Problem to work on —
When you reach the line in the data below that contains "IC104 pin OA: SIG22 -> SIG1", please start repeating lines exactly, and stop after the line that contains "R106: none -> 180 (SIG4, SIG17)", repeating nothing else.
- Opening Delimiter -
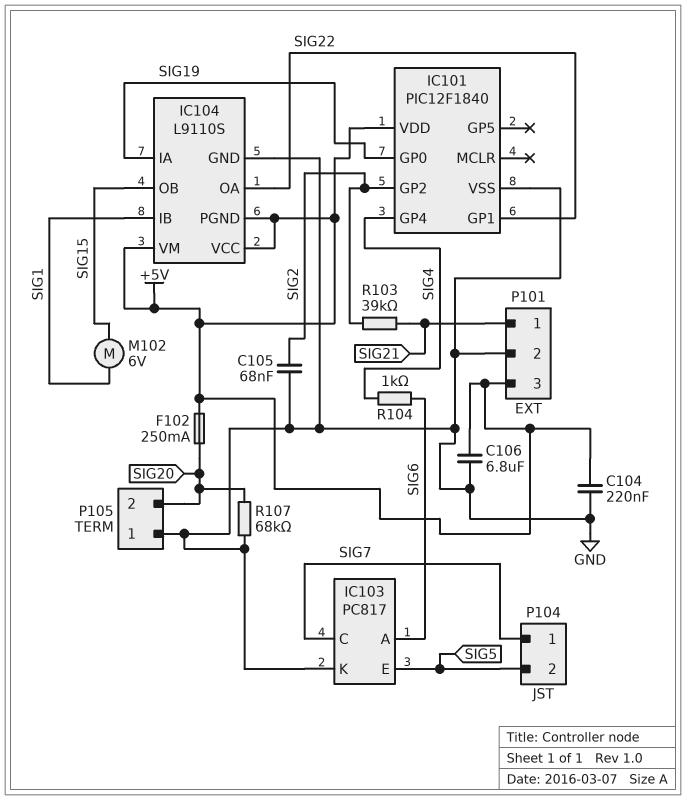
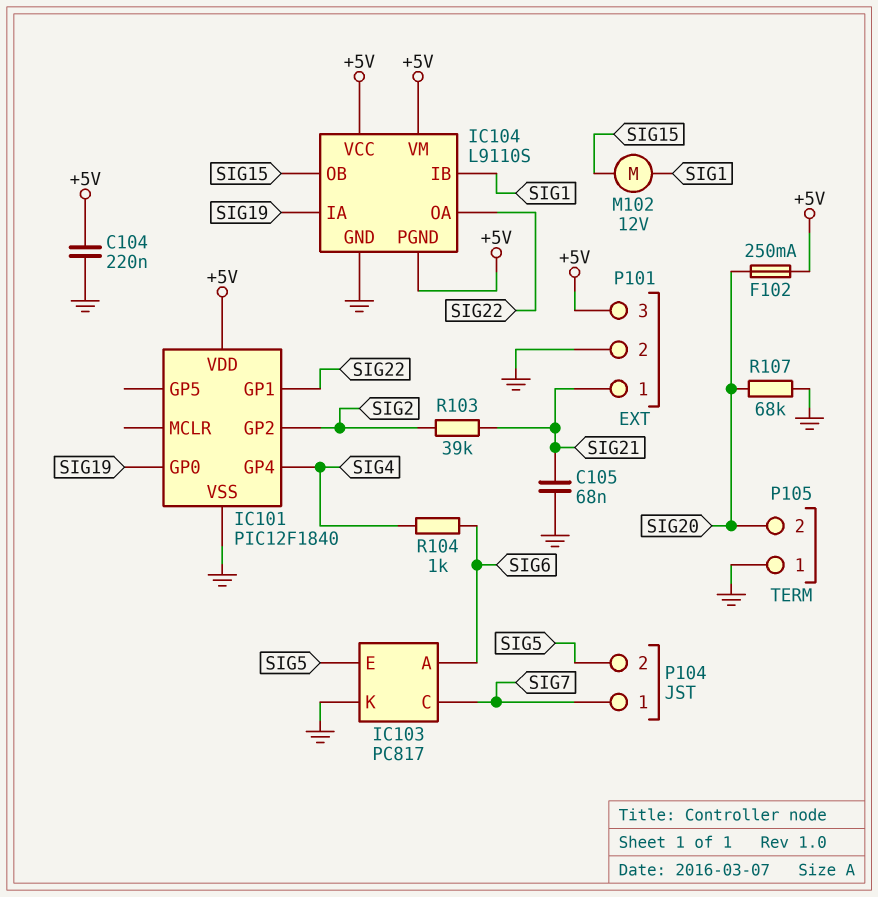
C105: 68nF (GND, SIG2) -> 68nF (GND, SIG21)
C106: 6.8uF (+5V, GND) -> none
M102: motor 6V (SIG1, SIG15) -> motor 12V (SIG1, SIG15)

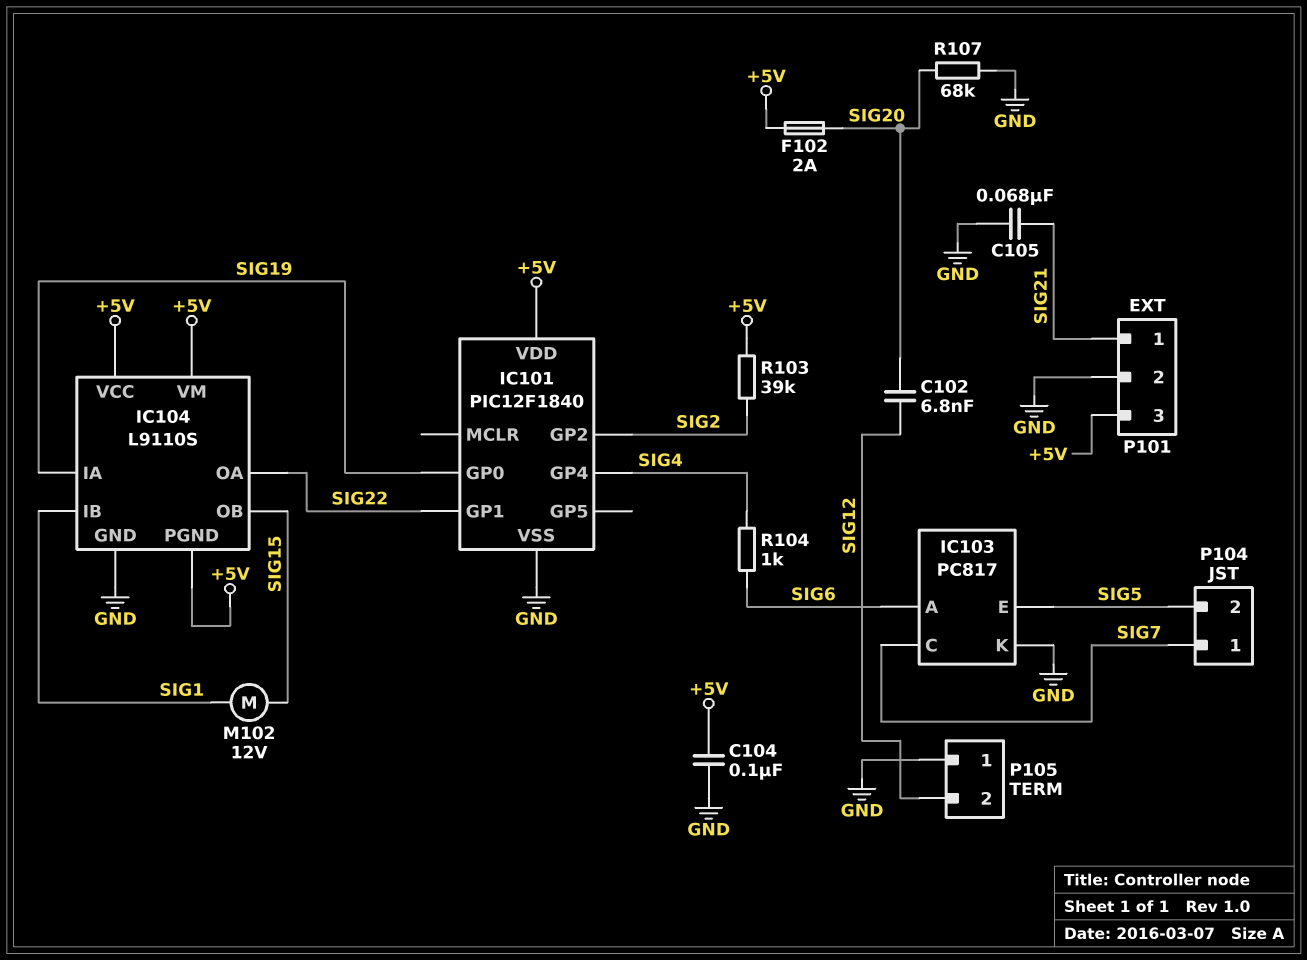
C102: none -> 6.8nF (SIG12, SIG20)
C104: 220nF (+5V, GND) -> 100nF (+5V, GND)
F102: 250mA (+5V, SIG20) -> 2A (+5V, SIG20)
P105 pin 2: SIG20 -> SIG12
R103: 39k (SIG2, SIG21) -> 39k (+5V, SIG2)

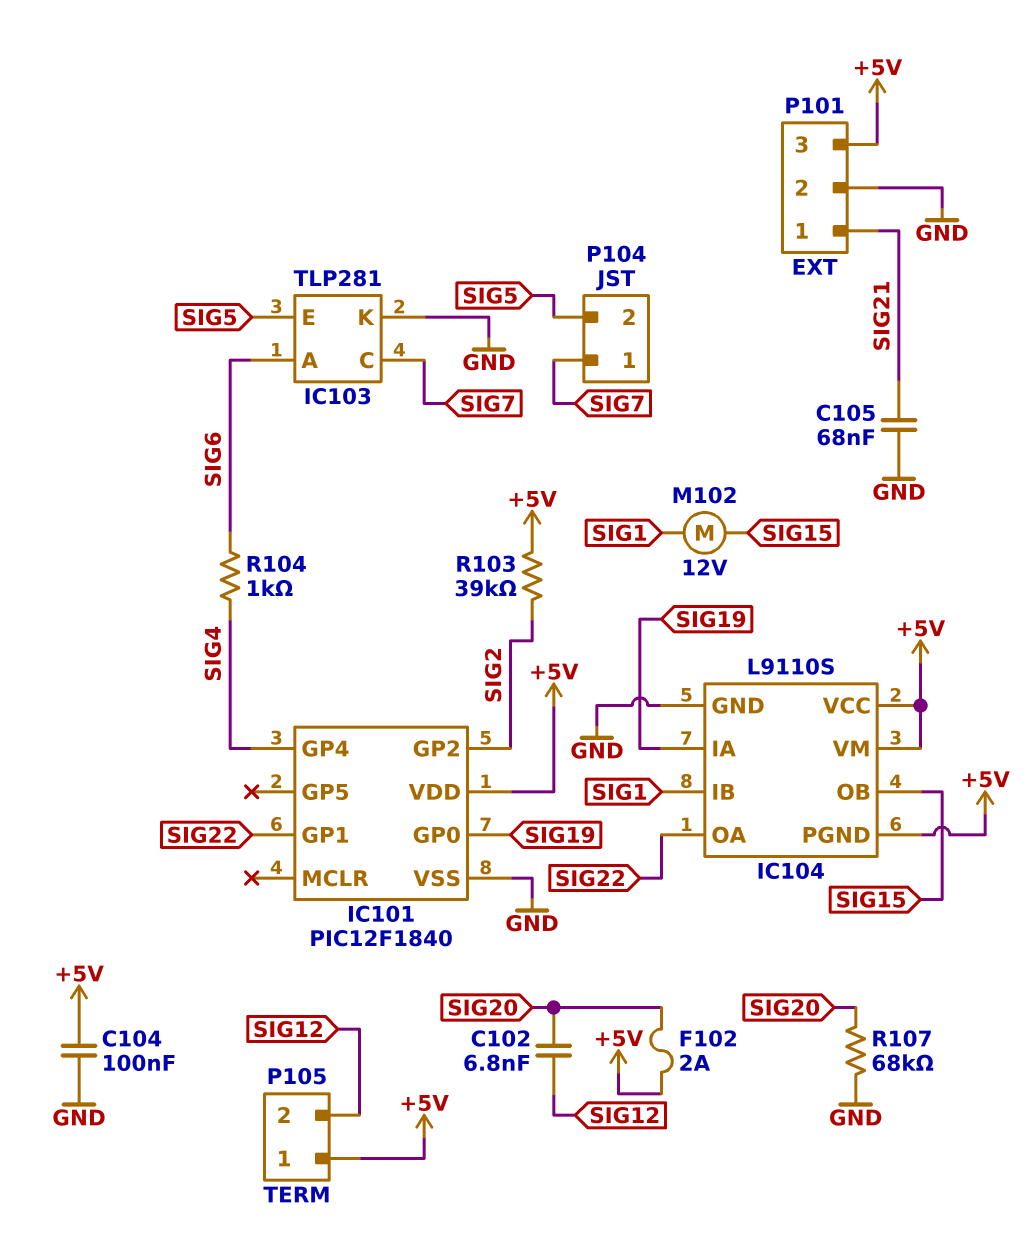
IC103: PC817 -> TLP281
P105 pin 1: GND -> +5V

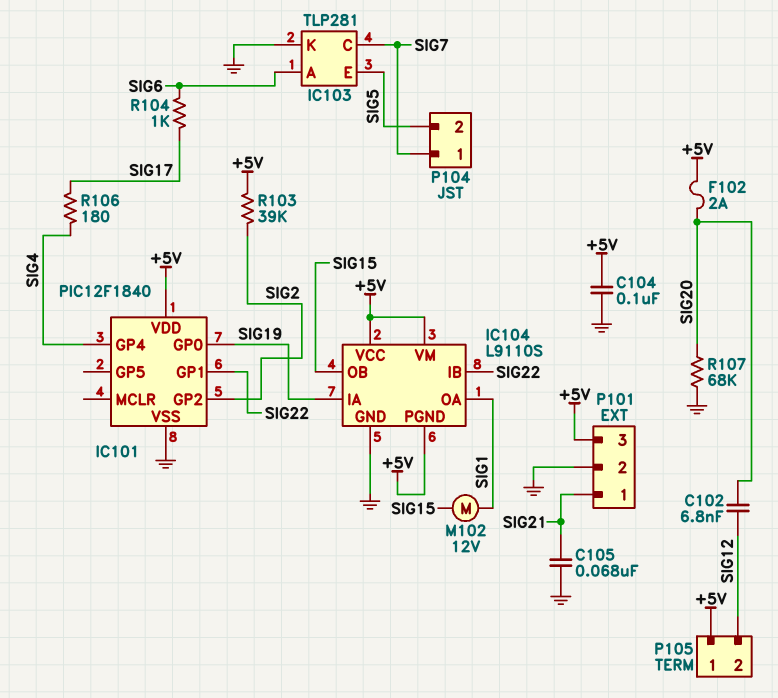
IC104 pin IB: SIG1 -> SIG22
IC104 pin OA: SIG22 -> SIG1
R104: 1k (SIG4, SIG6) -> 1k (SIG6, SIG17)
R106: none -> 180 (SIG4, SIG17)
- Closing Delimiter -
- Opening Delimiter -
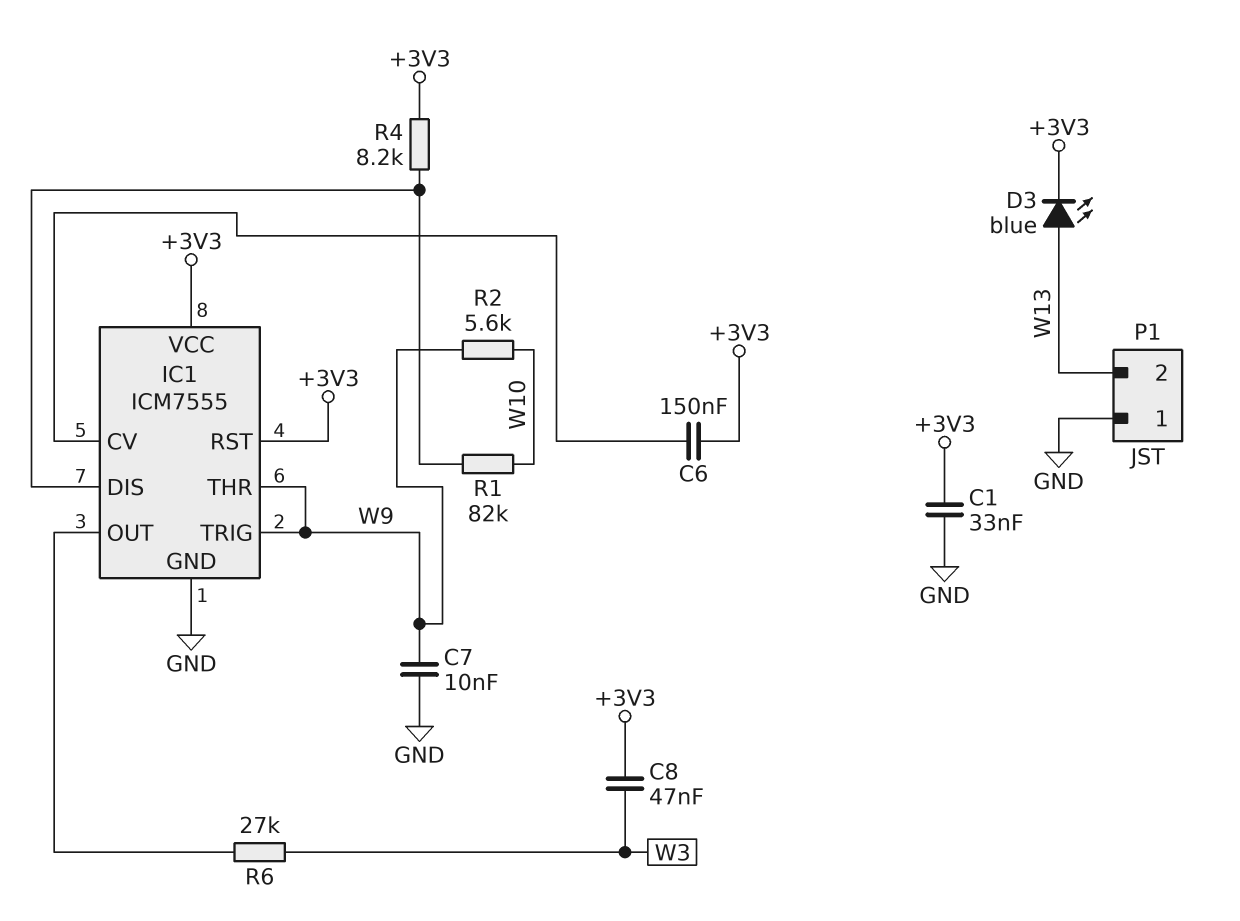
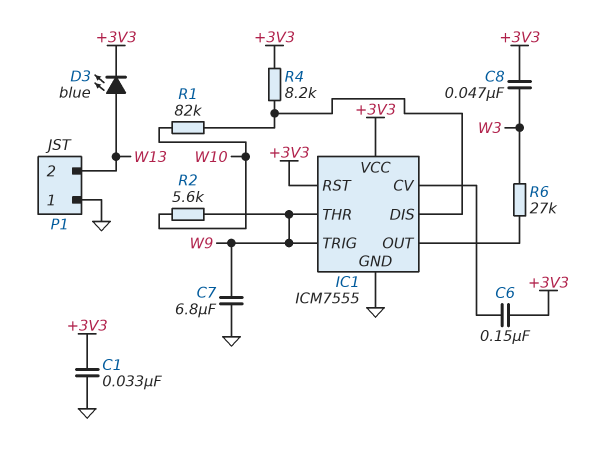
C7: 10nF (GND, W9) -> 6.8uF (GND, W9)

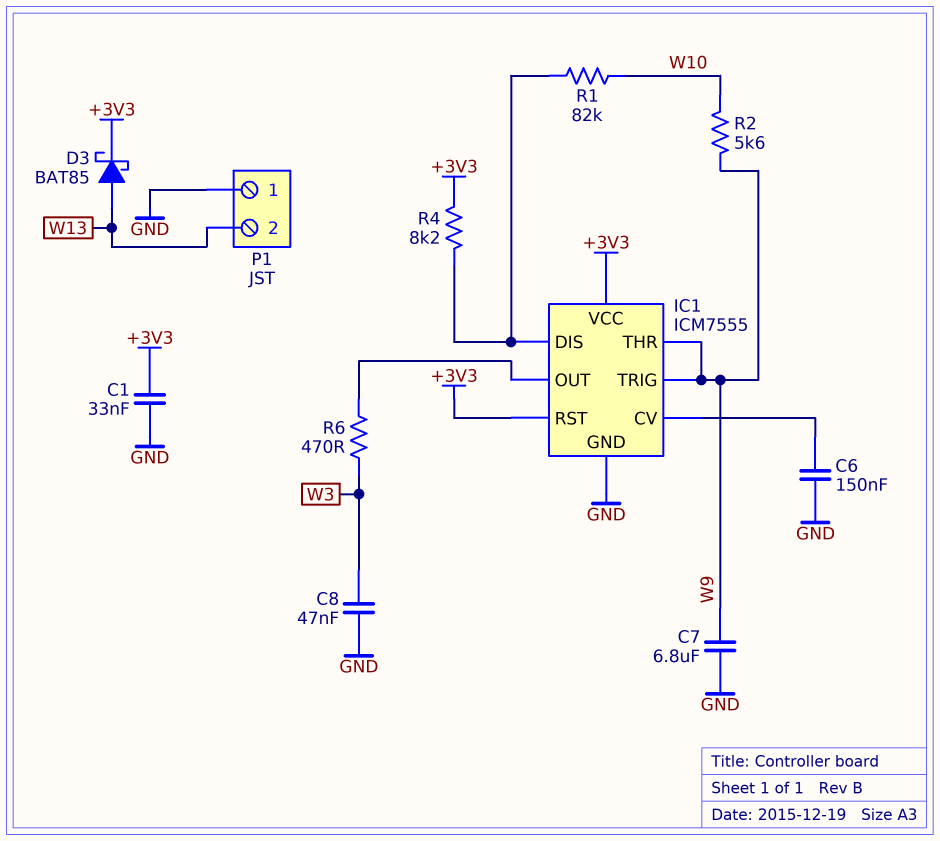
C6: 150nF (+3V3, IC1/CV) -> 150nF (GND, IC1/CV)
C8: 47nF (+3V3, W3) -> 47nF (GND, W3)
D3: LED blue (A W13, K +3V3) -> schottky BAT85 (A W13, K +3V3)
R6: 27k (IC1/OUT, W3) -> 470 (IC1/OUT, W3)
- Closing Delimiter -
Response to the task —
IC104 pin OA: SIG22 -> SIG1
R104: 1k (SIG4, SIG6) -> 1k (SIG6, SIG17)
R106: none -> 180 (SIG4, SIG17)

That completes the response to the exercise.